» Instructions to follow:
Output each entry verbatim. Leave the images out.

Scene images with change listings
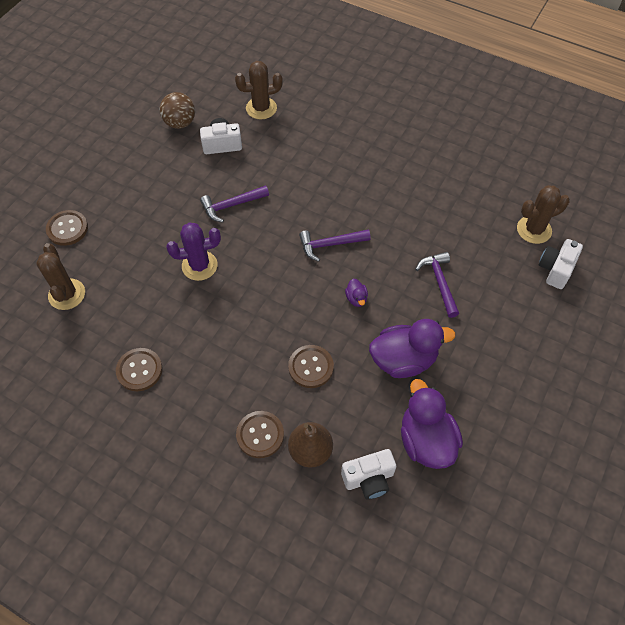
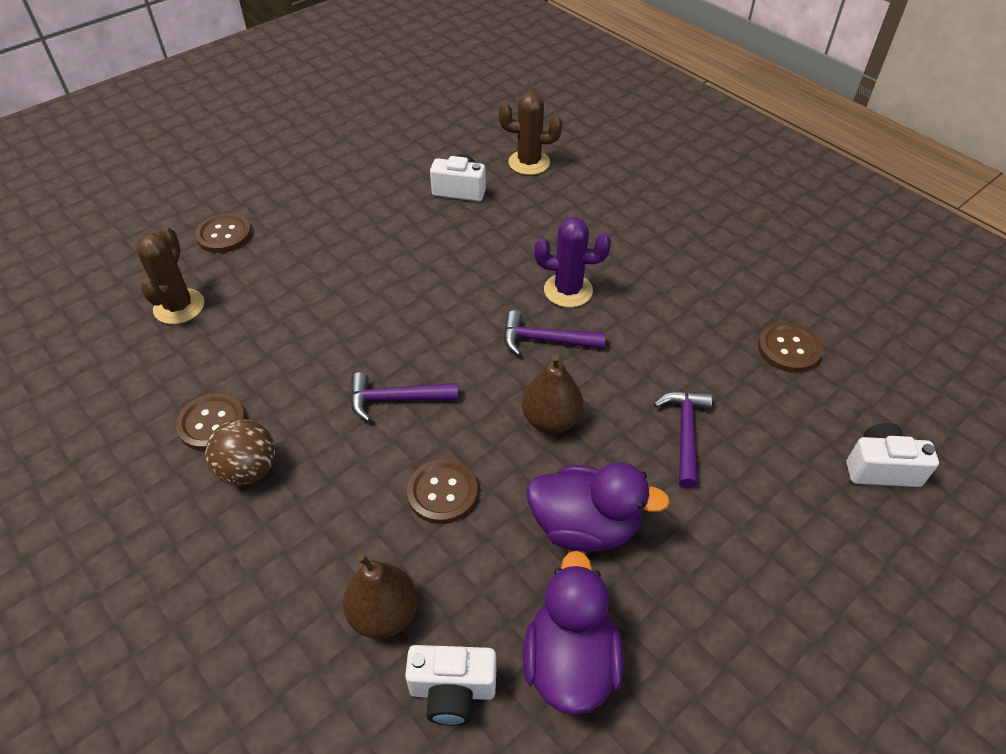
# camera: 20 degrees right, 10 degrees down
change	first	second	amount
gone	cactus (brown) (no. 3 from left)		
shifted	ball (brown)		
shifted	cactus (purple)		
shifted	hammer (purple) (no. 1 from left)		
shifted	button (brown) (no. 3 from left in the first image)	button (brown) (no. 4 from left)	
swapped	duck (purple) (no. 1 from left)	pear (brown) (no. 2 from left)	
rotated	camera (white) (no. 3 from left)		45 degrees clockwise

» Your solution:
# camera: 20 degrees right, 10 degrees down
change	first	second	amount
gone	cactus (brown) (no. 3 from left)		
shifted	ball (brown)		
shifted	cactus (purple)		
shifted	hammer (purple) (no. 1 from left)		
shifted	button (brown) (no. 3 from left in the first image)	button (brown) (no. 4 from left)	
swapped	duck (purple) (no. 1 from left)	pear (brown) (no. 2 from left)	
rotated	camera (white) (no. 3 from left)		45 degrees clockwise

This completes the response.